TASK DIRECTIONS:
Your task is to repeat exactly the lines from the one with "R6: none -> 30k (J1/2, VDD)" through the end of the records, both included; please leave the pictures out.

Records from a data source:
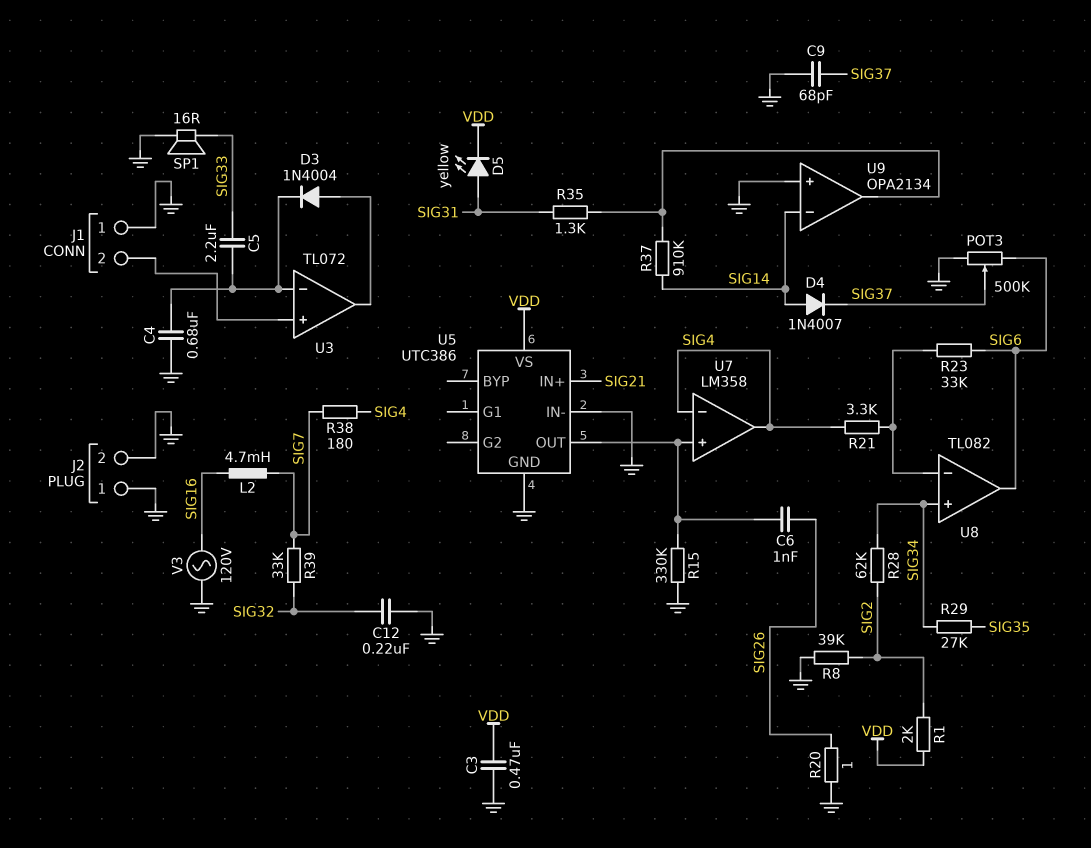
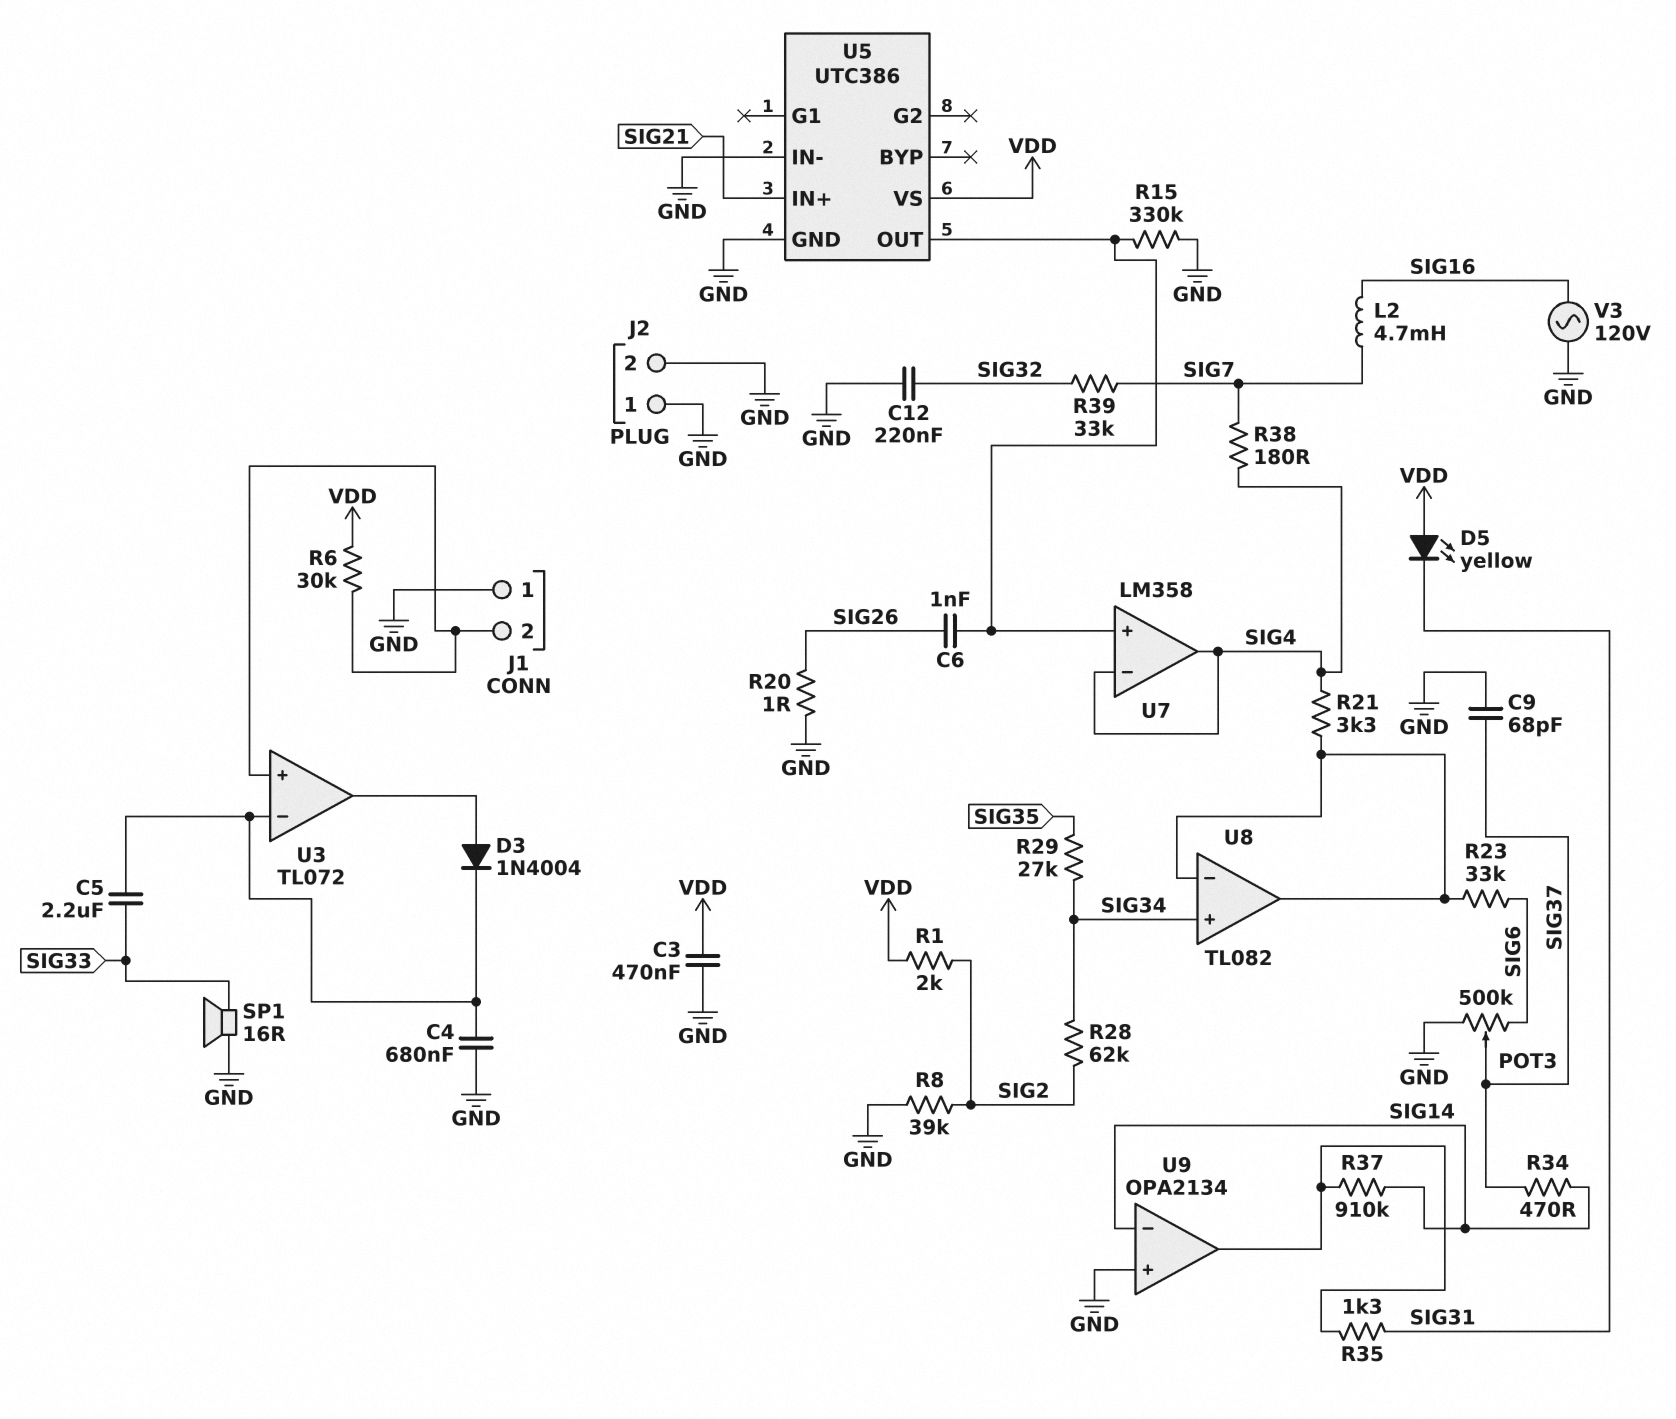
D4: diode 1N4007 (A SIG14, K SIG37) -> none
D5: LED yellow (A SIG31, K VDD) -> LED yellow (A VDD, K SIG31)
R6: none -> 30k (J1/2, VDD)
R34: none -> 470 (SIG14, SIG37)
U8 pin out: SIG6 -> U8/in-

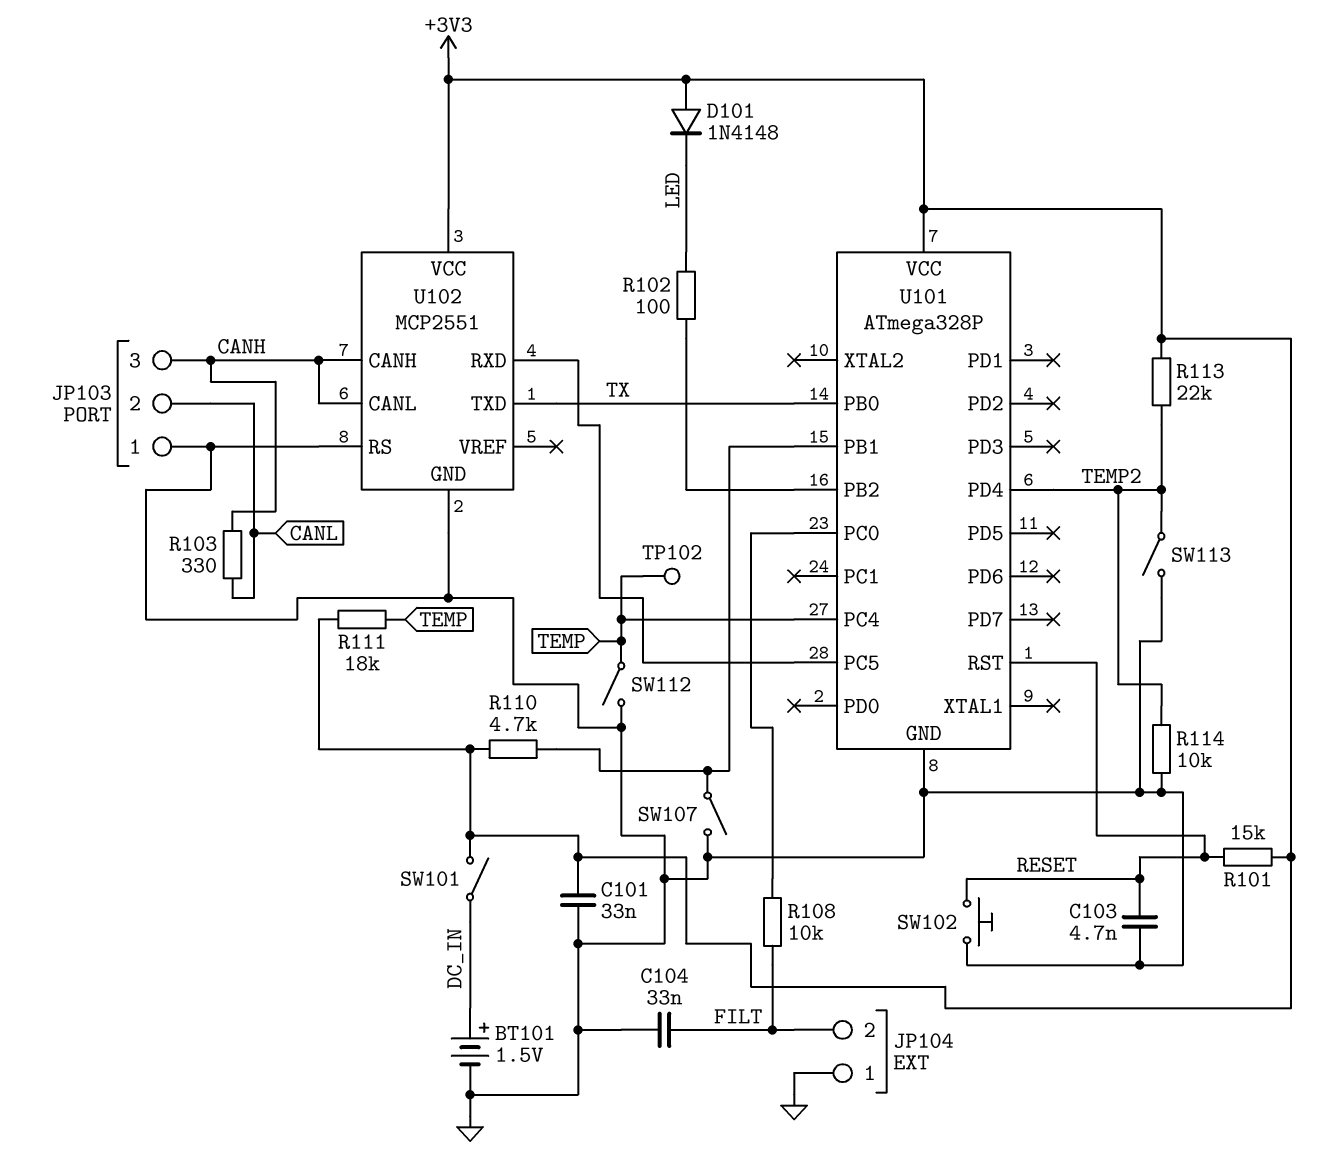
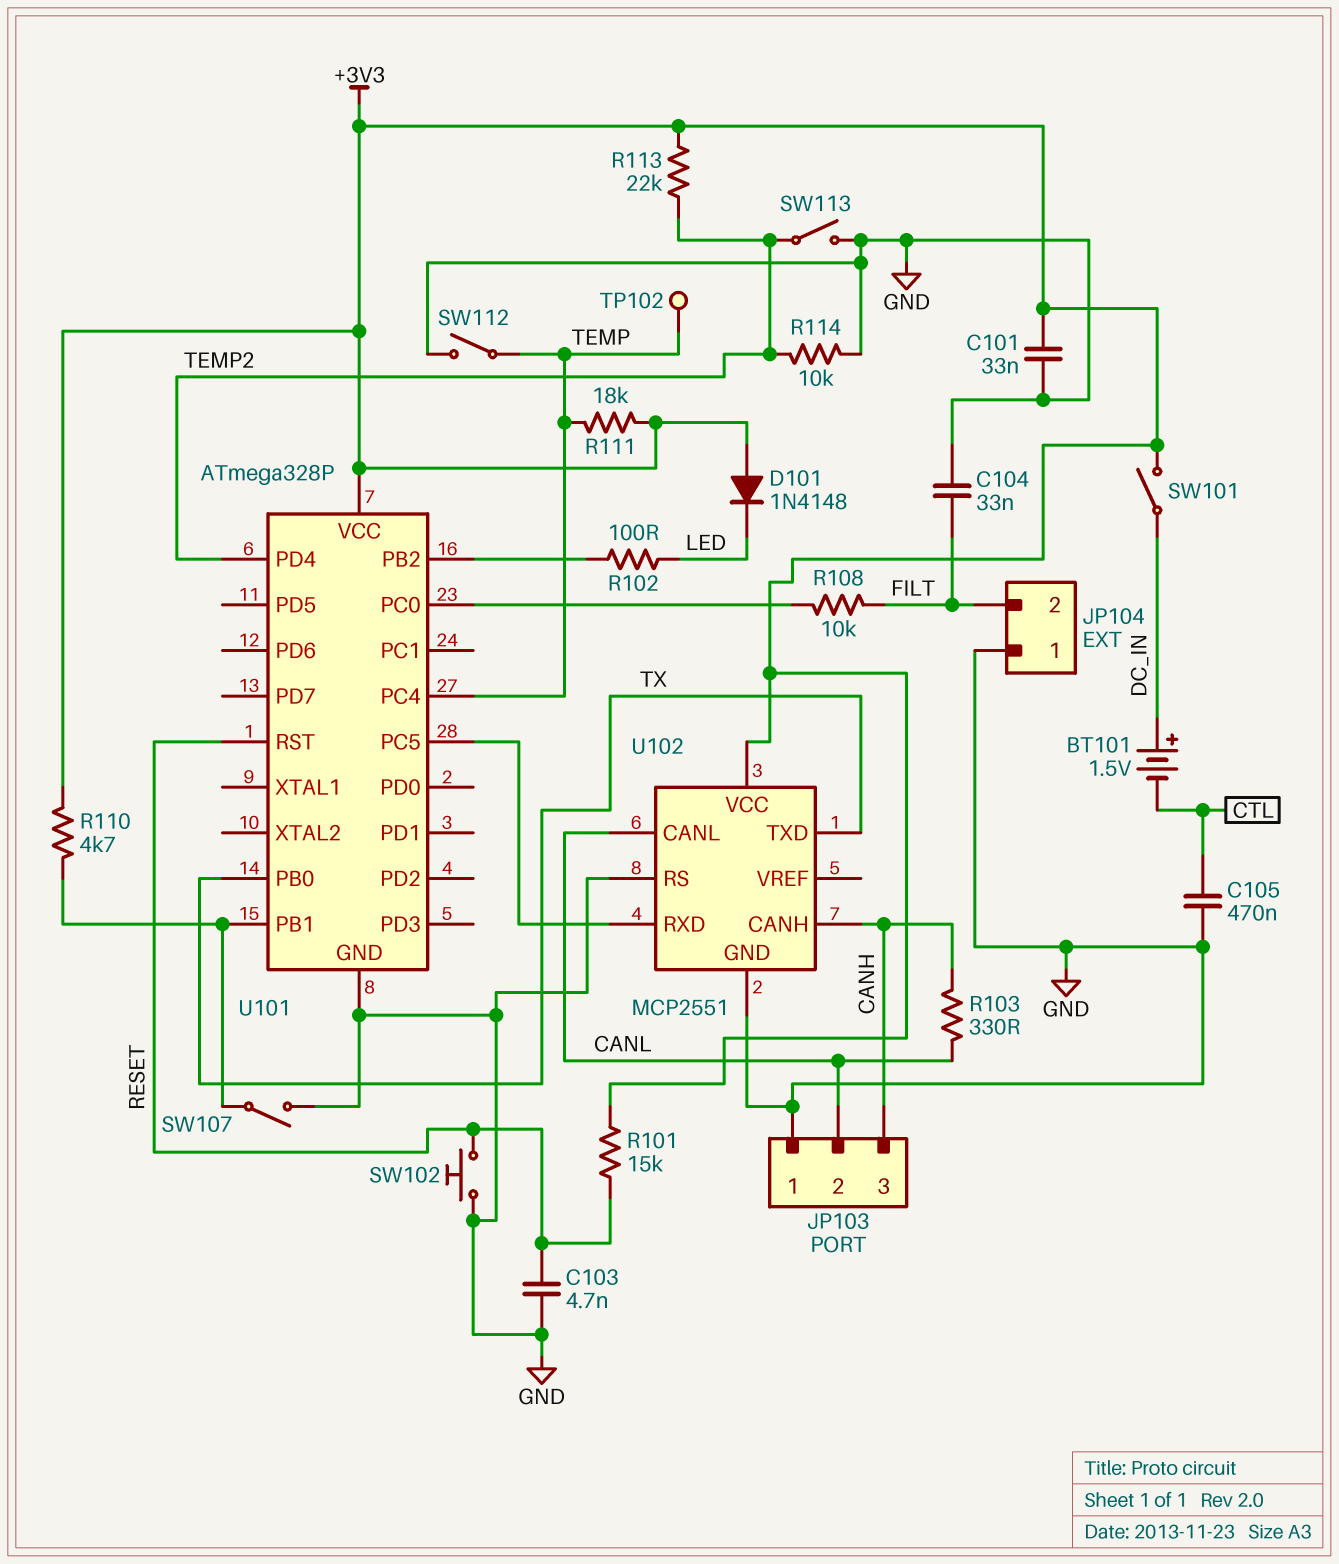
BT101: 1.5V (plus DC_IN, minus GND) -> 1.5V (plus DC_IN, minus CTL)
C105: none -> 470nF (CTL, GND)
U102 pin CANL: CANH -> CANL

TASK ANSWER:
R6: none -> 30k (J1/2, VDD)
R34: none -> 470 (SIG14, SIG37)
U8 pin out: SIG6 -> U8/in-

BT101: 1.5V (plus DC_IN, minus GND) -> 1.5V (plus DC_IN, minus CTL)
C105: none -> 470nF (CTL, GND)
U102 pin CANL: CANH -> CANL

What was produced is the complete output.